Word for word, retype the first line of the records and every following line through the one containing "orange star: (342, 517)".
=== Given records ===
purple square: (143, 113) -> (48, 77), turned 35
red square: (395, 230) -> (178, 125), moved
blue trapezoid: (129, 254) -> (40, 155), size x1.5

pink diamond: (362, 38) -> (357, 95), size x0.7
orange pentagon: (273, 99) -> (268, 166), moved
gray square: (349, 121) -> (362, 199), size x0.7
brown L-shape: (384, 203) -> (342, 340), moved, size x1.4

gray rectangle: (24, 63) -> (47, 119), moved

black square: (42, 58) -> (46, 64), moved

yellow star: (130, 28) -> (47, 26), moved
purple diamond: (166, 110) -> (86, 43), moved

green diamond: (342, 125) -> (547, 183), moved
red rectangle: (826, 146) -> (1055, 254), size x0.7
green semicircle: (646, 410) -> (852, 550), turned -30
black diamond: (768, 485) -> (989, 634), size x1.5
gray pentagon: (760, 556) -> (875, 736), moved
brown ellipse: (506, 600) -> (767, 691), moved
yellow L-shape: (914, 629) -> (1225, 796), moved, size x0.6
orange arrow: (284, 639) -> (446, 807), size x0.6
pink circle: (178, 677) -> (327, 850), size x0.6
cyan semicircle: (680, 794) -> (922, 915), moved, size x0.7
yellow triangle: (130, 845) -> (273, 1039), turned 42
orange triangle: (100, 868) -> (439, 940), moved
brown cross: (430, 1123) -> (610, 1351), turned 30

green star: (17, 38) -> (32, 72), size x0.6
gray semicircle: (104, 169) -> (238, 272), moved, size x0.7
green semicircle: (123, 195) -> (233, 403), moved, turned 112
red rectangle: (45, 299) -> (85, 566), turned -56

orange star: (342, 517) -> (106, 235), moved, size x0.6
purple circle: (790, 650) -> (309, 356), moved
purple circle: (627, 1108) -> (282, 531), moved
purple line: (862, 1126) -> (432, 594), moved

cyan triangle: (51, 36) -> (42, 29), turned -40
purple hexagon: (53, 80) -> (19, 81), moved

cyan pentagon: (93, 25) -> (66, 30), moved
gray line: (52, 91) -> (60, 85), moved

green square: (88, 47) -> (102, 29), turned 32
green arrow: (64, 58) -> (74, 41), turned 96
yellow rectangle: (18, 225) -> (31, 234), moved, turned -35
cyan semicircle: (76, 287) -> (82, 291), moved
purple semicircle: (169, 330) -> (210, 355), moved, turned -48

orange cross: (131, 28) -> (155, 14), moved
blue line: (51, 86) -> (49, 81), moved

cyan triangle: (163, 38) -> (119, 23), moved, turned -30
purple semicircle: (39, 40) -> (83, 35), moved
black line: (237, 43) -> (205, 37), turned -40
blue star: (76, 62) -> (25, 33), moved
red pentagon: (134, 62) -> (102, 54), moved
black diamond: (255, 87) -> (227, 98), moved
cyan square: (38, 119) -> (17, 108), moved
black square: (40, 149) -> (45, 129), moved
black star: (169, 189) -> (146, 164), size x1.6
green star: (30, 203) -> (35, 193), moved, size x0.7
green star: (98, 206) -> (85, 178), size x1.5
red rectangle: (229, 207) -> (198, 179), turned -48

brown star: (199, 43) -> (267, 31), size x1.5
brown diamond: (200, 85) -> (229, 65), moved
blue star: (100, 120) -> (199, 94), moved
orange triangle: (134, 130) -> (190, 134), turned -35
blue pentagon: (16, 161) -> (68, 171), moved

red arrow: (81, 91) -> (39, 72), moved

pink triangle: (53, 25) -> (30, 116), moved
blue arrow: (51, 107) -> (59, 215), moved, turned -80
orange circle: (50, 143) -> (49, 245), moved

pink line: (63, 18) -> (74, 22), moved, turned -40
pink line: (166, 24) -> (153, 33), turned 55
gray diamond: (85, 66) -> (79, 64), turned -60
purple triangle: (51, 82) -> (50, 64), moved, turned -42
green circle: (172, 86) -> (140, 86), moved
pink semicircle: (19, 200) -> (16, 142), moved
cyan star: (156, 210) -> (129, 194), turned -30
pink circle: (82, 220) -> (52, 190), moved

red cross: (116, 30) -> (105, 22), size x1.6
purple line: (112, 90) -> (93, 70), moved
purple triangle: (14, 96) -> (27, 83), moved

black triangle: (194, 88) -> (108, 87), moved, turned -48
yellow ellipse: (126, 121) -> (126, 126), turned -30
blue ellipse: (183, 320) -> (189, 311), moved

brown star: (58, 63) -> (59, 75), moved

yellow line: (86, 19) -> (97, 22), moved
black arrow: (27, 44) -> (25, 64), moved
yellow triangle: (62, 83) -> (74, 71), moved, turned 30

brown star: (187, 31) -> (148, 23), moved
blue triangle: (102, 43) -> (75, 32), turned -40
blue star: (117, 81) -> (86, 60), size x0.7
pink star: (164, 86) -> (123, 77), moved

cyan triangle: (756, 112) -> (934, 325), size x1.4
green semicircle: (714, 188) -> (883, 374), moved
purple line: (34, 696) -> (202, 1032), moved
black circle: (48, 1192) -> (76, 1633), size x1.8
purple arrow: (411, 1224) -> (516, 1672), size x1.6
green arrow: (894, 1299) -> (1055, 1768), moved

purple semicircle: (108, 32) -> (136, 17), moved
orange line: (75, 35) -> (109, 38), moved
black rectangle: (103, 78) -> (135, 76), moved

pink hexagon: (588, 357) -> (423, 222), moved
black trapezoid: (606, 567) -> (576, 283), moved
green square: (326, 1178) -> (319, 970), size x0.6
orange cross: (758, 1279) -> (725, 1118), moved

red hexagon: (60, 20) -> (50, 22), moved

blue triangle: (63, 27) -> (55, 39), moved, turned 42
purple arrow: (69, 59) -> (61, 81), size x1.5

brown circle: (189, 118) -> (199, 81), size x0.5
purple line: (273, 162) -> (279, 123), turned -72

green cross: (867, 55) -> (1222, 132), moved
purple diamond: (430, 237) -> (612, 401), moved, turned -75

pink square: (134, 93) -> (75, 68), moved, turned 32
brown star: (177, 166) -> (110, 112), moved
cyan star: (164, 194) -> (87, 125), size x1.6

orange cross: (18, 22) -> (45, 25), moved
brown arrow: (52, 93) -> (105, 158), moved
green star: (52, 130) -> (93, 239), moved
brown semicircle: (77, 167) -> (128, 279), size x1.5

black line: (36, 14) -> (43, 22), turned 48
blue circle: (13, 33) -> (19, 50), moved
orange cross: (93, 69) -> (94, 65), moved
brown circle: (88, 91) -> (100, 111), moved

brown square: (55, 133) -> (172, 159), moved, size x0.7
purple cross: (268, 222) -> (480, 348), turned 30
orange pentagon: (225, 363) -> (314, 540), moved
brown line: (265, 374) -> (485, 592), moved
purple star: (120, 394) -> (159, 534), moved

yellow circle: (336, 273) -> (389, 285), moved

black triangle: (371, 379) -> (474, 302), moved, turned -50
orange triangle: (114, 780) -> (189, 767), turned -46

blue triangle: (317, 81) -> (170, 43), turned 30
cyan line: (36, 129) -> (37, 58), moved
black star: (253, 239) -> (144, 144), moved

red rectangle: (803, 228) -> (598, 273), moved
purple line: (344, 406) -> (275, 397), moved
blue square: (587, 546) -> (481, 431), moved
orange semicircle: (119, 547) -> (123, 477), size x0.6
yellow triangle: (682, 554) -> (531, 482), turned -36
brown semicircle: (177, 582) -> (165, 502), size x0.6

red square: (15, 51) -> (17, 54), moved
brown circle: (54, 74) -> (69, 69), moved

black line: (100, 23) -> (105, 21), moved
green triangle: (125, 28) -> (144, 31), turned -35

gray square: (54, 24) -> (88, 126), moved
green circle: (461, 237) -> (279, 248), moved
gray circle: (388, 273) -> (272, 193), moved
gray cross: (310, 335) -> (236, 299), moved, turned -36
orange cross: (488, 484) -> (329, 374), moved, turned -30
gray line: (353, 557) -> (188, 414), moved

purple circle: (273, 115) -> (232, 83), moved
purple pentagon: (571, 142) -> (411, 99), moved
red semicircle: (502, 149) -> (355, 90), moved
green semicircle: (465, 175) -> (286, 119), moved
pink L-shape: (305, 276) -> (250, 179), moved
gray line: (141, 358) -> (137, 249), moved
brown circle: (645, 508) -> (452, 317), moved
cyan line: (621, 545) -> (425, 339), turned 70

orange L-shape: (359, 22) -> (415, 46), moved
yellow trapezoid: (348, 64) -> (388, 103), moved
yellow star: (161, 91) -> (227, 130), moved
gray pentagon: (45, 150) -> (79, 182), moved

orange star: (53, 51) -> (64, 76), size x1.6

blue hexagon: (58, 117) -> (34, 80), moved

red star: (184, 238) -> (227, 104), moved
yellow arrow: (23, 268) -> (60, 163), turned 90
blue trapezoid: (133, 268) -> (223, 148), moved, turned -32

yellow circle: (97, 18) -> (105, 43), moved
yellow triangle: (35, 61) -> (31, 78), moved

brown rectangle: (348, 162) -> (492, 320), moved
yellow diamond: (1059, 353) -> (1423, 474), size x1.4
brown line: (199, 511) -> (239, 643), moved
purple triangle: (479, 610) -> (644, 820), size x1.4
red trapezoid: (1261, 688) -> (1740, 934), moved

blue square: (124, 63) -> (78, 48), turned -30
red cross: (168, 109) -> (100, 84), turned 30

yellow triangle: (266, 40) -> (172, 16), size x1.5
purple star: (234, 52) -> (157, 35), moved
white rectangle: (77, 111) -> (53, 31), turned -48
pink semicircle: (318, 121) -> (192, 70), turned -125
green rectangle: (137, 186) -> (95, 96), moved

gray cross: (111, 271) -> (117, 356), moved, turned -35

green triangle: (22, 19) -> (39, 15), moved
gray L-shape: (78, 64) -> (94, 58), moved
===
Solution to the exercise
purple square: (143, 113) -> (48, 77), turned 35
red square: (395, 230) -> (178, 125), moved
blue trapezoid: (129, 254) -> (40, 155), size x1.5

pink diamond: (362, 38) -> (357, 95), size x0.7
orange pentagon: (273, 99) -> (268, 166), moved
gray square: (349, 121) -> (362, 199), size x0.7
brown L-shape: (384, 203) -> (342, 340), moved, size x1.4

gray rectangle: (24, 63) -> (47, 119), moved

black square: (42, 58) -> (46, 64), moved

yellow star: (130, 28) -> (47, 26), moved
purple diamond: (166, 110) -> (86, 43), moved

green diamond: (342, 125) -> (547, 183), moved
red rectangle: (826, 146) -> (1055, 254), size x0.7
green semicircle: (646, 410) -> (852, 550), turned -30
black diamond: (768, 485) -> (989, 634), size x1.5
gray pentagon: (760, 556) -> (875, 736), moved
brown ellipse: (506, 600) -> (767, 691), moved
yellow L-shape: (914, 629) -> (1225, 796), moved, size x0.6
orange arrow: (284, 639) -> (446, 807), size x0.6
pink circle: (178, 677) -> (327, 850), size x0.6
cyan semicircle: (680, 794) -> (922, 915), moved, size x0.7
yellow triangle: (130, 845) -> (273, 1039), turned 42
orange triangle: (100, 868) -> (439, 940), moved
brown cross: (430, 1123) -> (610, 1351), turned 30

green star: (17, 38) -> (32, 72), size x0.6
gray semicircle: (104, 169) -> (238, 272), moved, size x0.7
green semicircle: (123, 195) -> (233, 403), moved, turned 112
red rectangle: (45, 299) -> (85, 566), turned -56

orange star: (342, 517) -> (106, 235), moved, size x0.6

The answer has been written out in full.